EXERCISE INSTRUCTIONS: The answer must restate the listing word for word, without its images.

++++++

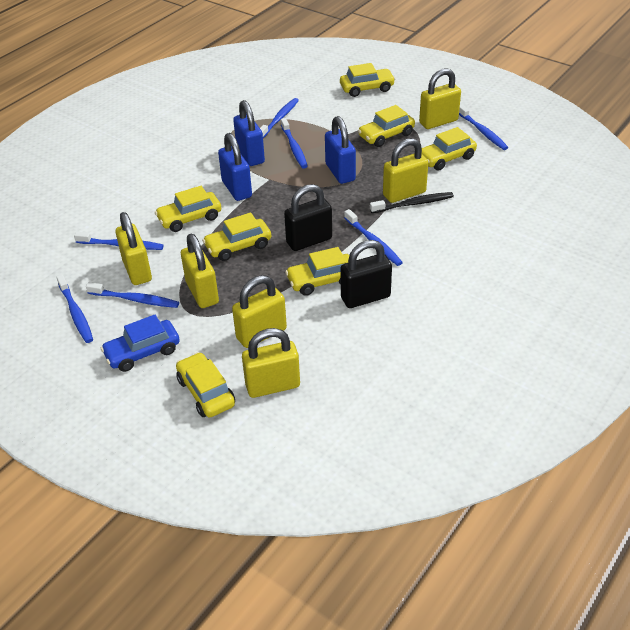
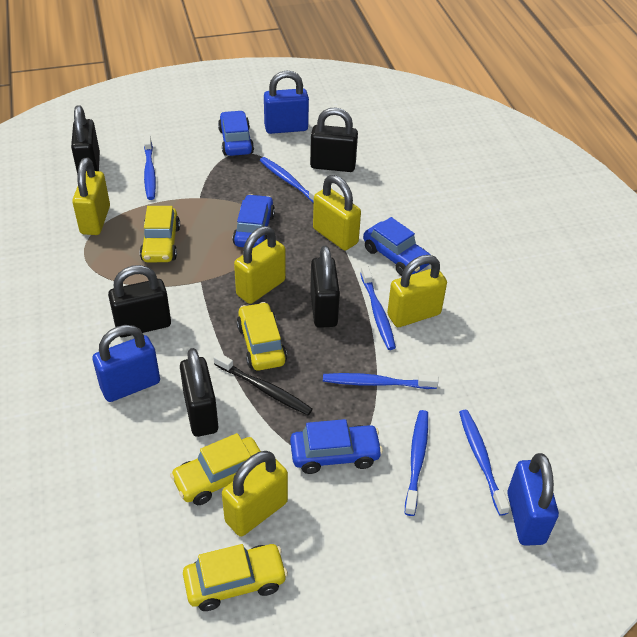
black padlock: 2 -> 5
blue car: 1 -> 4
blue toothbrush: 7 -> 6
yellow car: 7 -> 4
yellow padlock: 6 -> 5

++++++

SOLUTION:
black padlock: 2 -> 5
blue car: 1 -> 4
blue toothbrush: 7 -> 6
yellow car: 7 -> 4
yellow padlock: 6 -> 5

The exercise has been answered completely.